- **Excerpted records**:
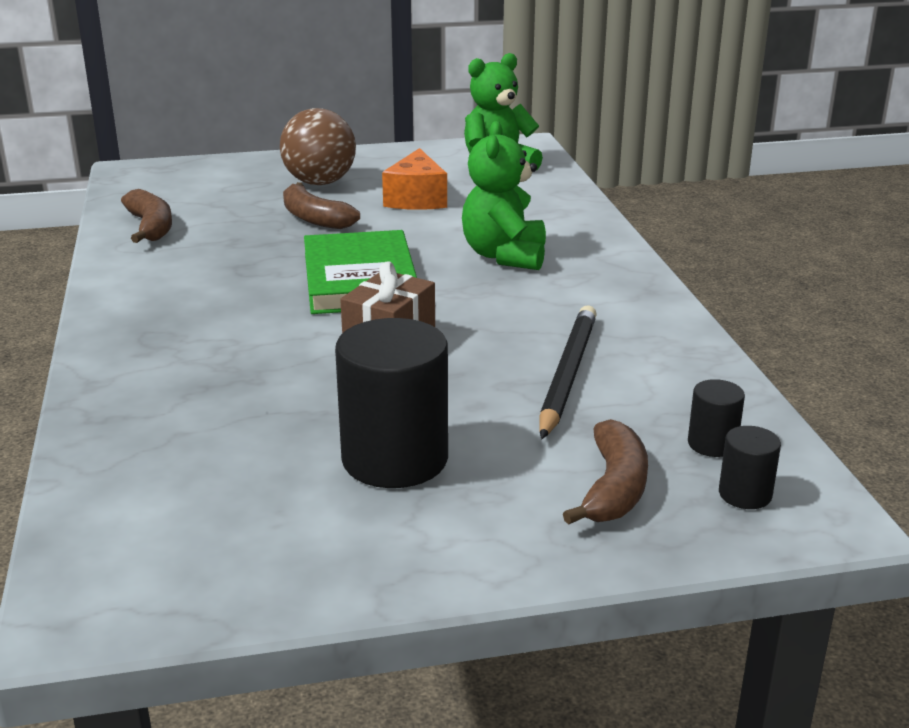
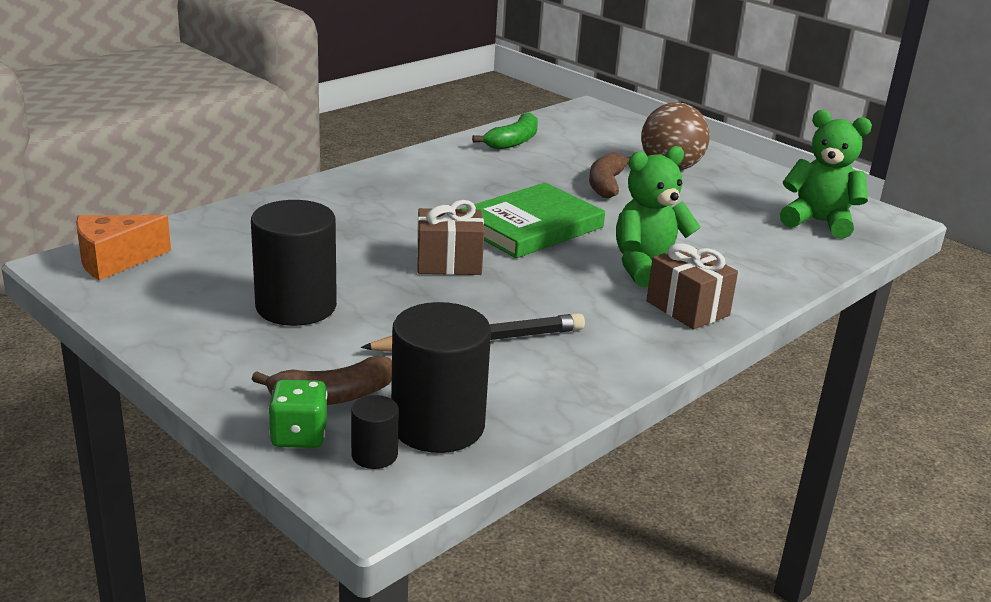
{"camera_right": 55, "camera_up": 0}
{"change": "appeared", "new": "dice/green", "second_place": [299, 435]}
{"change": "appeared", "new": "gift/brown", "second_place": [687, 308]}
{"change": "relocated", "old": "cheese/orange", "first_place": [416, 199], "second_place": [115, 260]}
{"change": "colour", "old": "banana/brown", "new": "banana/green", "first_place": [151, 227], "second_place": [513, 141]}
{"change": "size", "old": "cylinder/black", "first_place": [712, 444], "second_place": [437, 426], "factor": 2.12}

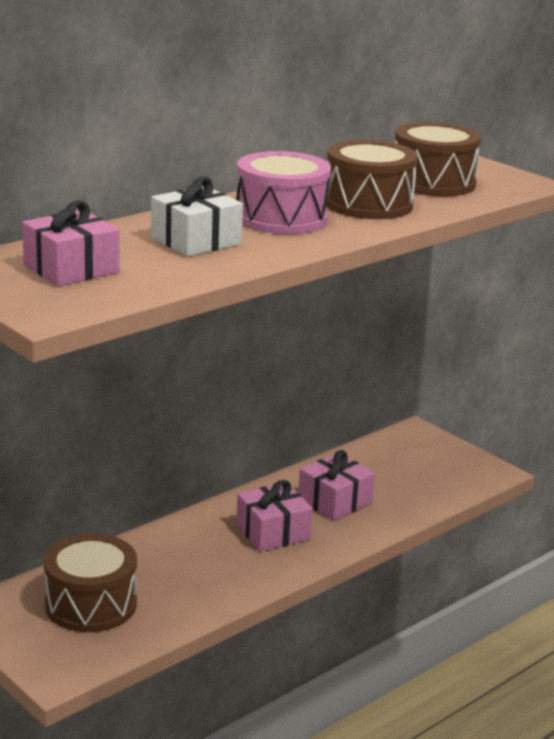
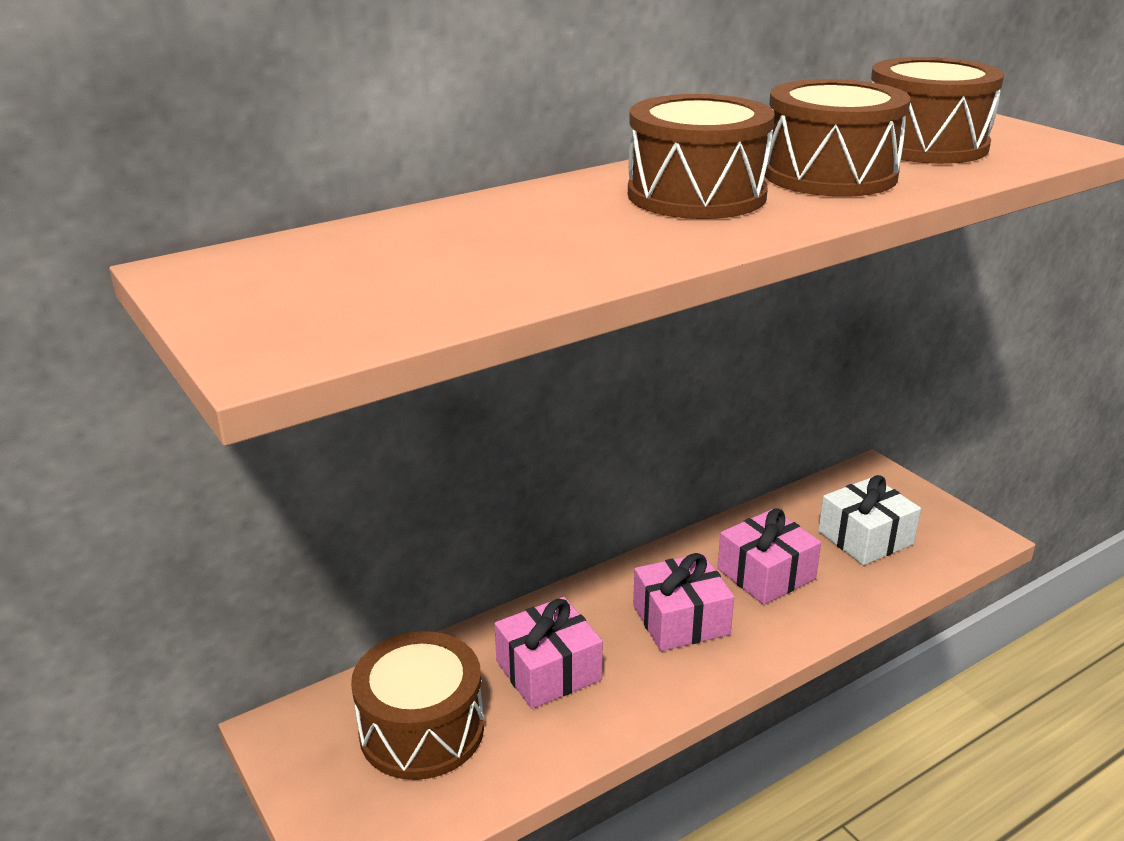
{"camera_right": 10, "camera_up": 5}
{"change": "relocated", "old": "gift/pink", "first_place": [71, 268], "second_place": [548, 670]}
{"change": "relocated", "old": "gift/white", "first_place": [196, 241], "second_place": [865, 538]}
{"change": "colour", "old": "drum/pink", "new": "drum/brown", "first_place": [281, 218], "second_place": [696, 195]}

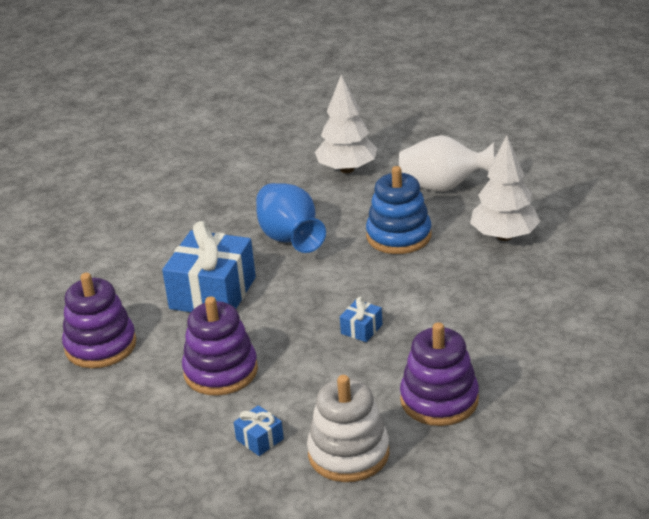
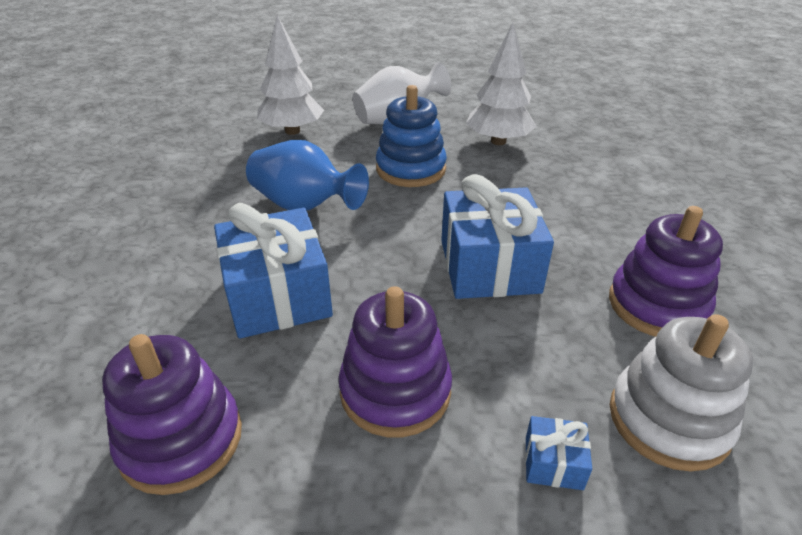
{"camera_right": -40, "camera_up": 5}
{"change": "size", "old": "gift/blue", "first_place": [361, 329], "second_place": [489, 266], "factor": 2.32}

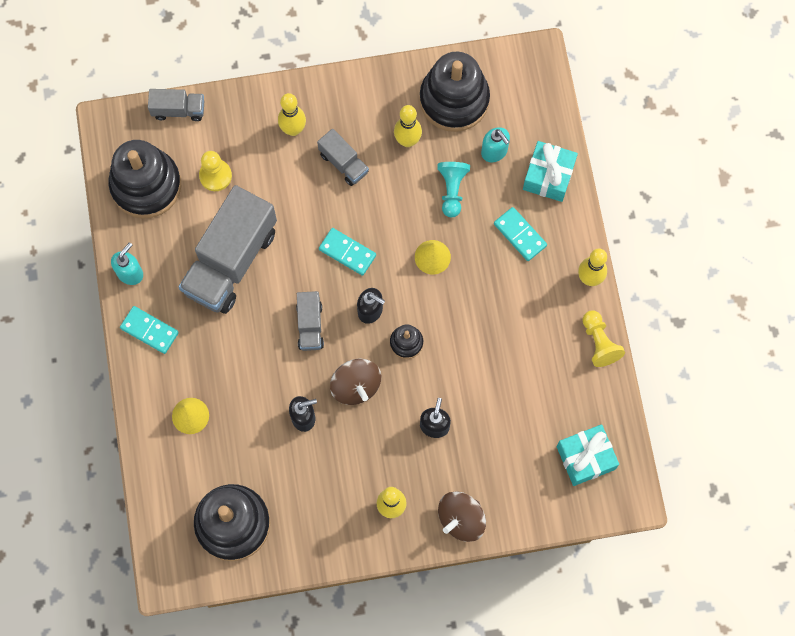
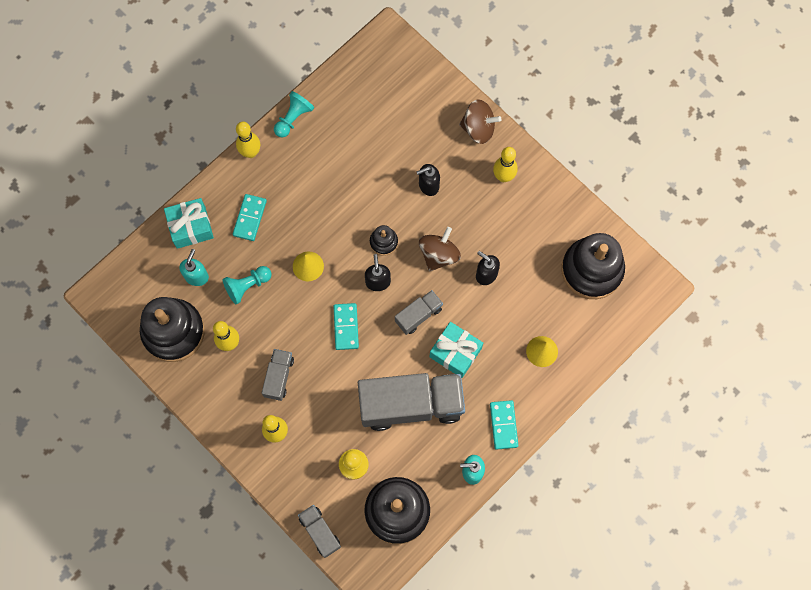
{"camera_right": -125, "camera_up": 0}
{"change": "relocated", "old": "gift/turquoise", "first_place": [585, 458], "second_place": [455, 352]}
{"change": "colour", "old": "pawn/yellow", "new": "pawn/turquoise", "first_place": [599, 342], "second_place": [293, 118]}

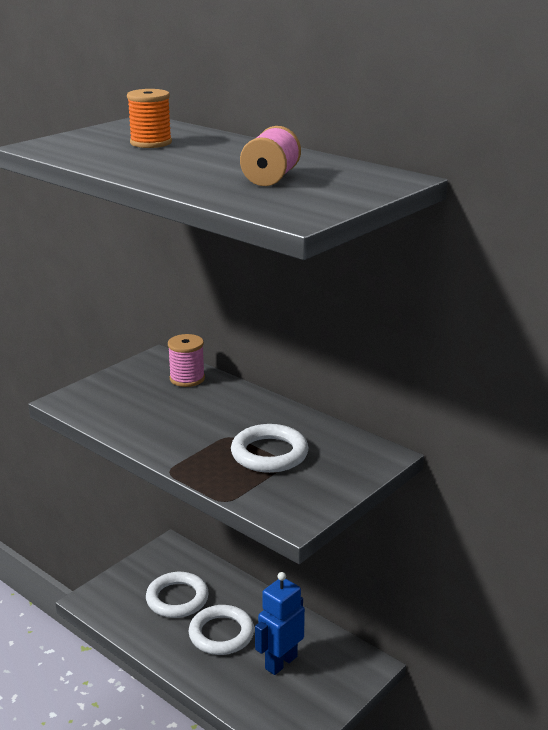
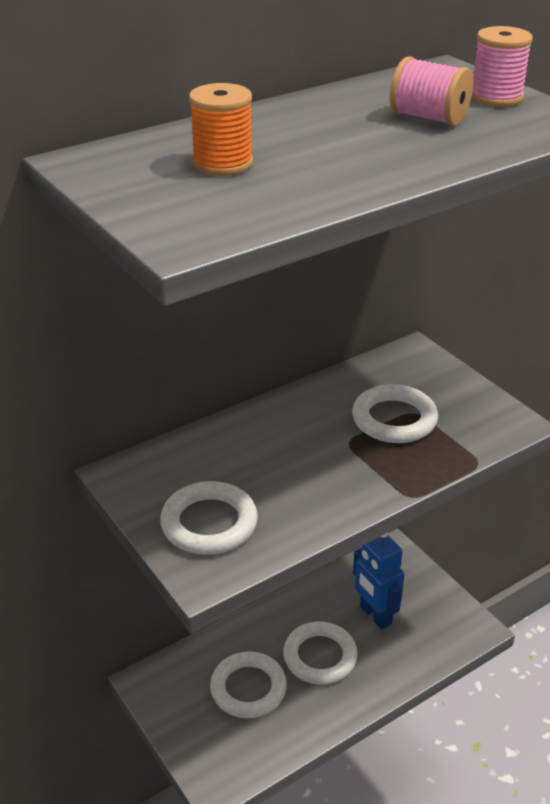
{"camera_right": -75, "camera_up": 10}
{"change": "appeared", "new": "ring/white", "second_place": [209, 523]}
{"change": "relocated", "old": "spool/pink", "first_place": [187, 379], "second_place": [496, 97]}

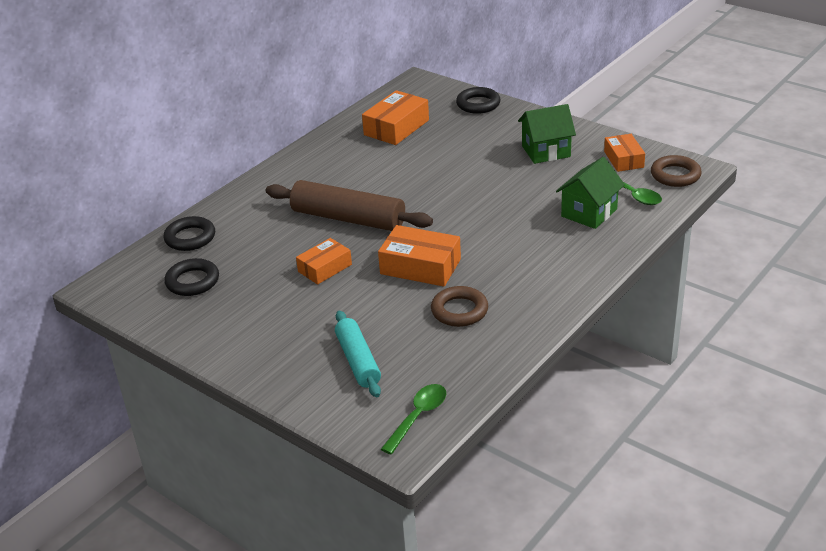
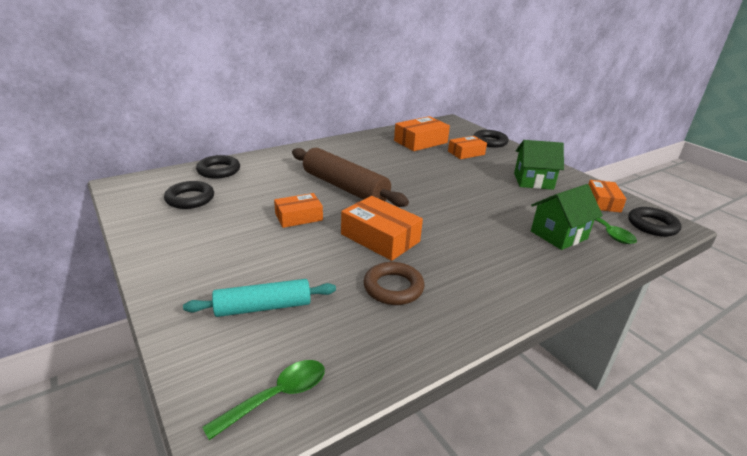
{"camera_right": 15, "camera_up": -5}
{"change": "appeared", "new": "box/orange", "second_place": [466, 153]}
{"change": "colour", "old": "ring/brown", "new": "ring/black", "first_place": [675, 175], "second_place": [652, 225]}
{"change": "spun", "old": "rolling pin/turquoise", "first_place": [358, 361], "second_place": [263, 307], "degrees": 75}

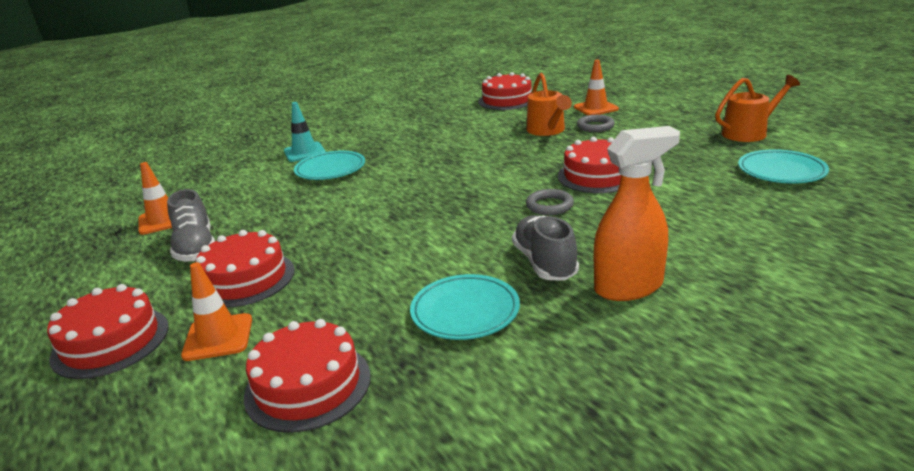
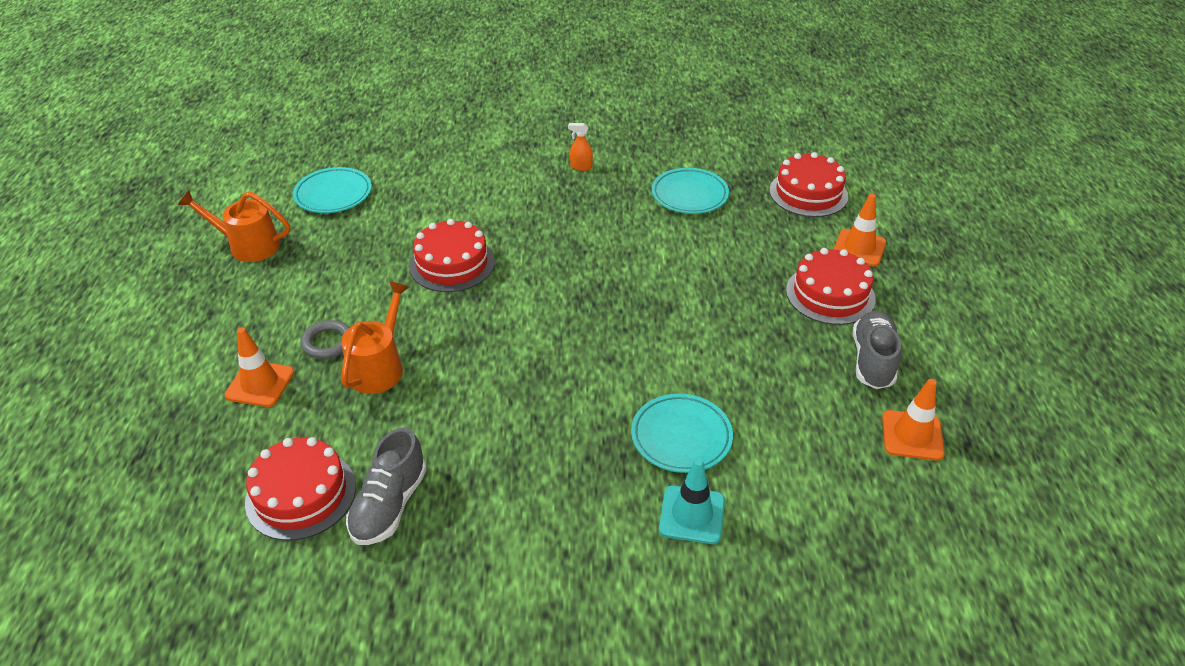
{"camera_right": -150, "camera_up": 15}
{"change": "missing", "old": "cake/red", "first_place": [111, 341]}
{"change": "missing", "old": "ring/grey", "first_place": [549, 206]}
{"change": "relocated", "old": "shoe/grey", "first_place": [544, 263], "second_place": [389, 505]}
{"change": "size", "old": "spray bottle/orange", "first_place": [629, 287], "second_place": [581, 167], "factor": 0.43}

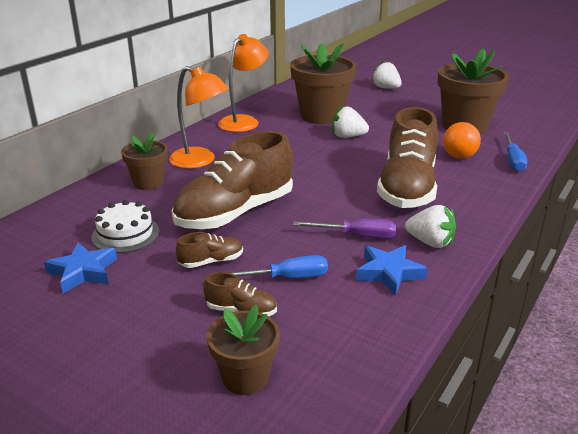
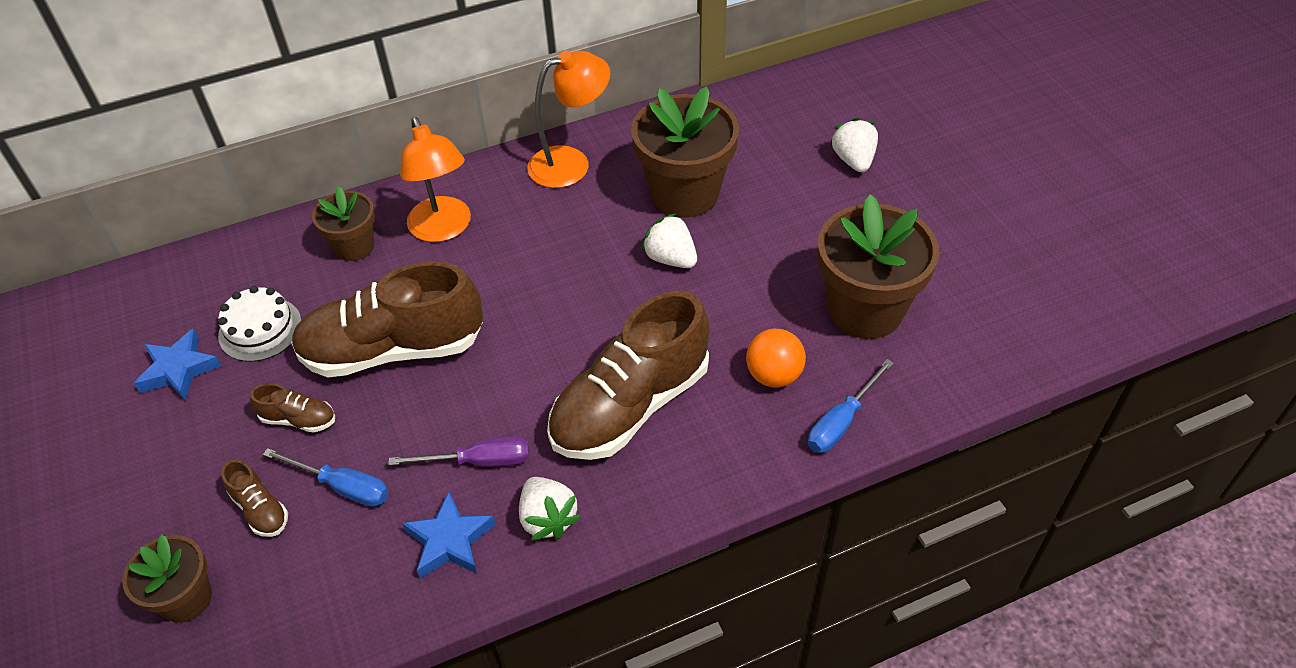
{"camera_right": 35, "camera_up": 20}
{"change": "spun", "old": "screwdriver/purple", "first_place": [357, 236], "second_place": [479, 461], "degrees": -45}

- **Your assignment**: With the images left out, set down every entry exactly.

- **Response box**:
{"camera_right": 55, "camera_up": 0}
{"change": "appeared", "new": "dice/green", "second_place": [299, 435]}
{"change": "appeared", "new": "gift/brown", "second_place": [687, 308]}
{"change": "relocated", "old": "cheese/orange", "first_place": [416, 199], "second_place": [115, 260]}
{"change": "colour", "old": "banana/brown", "new": "banana/green", "first_place": [151, 227], "second_place": [513, 141]}
{"change": "size", "old": "cylinder/black", "first_place": [712, 444], "second_place": [437, 426], "factor": 2.12}

{"camera_right": 10, "camera_up": 5}
{"change": "relocated", "old": "gift/pink", "first_place": [71, 268], "second_place": [548, 670]}
{"change": "relocated", "old": "gift/white", "first_place": [196, 241], "second_place": [865, 538]}
{"change": "colour", "old": "drum/pink", "new": "drum/brown", "first_place": [281, 218], "second_place": [696, 195]}

{"camera_right": -40, "camera_up": 5}
{"change": "size", "old": "gift/blue", "first_place": [361, 329], "second_place": [489, 266], "factor": 2.32}

{"camera_right": -125, "camera_up": 0}
{"change": "relocated", "old": "gift/turquoise", "first_place": [585, 458], "second_place": [455, 352]}
{"change": "colour", "old": "pawn/yellow", "new": "pawn/turquoise", "first_place": [599, 342], "second_place": [293, 118]}

{"camera_right": -75, "camera_up": 10}
{"change": "appeared", "new": "ring/white", "second_place": [209, 523]}
{"change": "relocated", "old": "spool/pink", "first_place": [187, 379], "second_place": [496, 97]}

{"camera_right": 15, "camera_up": -5}
{"change": "appeared", "new": "box/orange", "second_place": [466, 153]}
{"change": "colour", "old": "ring/brown", "new": "ring/black", "first_place": [675, 175], "second_place": [652, 225]}
{"change": "spun", "old": "rolling pin/turquoise", "first_place": [358, 361], "second_place": [263, 307], "degrees": 75}

{"camera_right": -150, "camera_up": 15}
{"change": "missing", "old": "cake/red", "first_place": [111, 341]}
{"change": "missing", "old": "ring/grey", "first_place": [549, 206]}
{"change": "relocated", "old": "shoe/grey", "first_place": [544, 263], "second_place": [389, 505]}
{"change": "size", "old": "spray bottle/orange", "first_place": [629, 287], "second_place": [581, 167], "factor": 0.43}

{"camera_right": 35, "camera_up": 20}
{"change": "spun", "old": "screwdriver/purple", "first_place": [357, 236], "second_place": [479, 461], "degrees": -45}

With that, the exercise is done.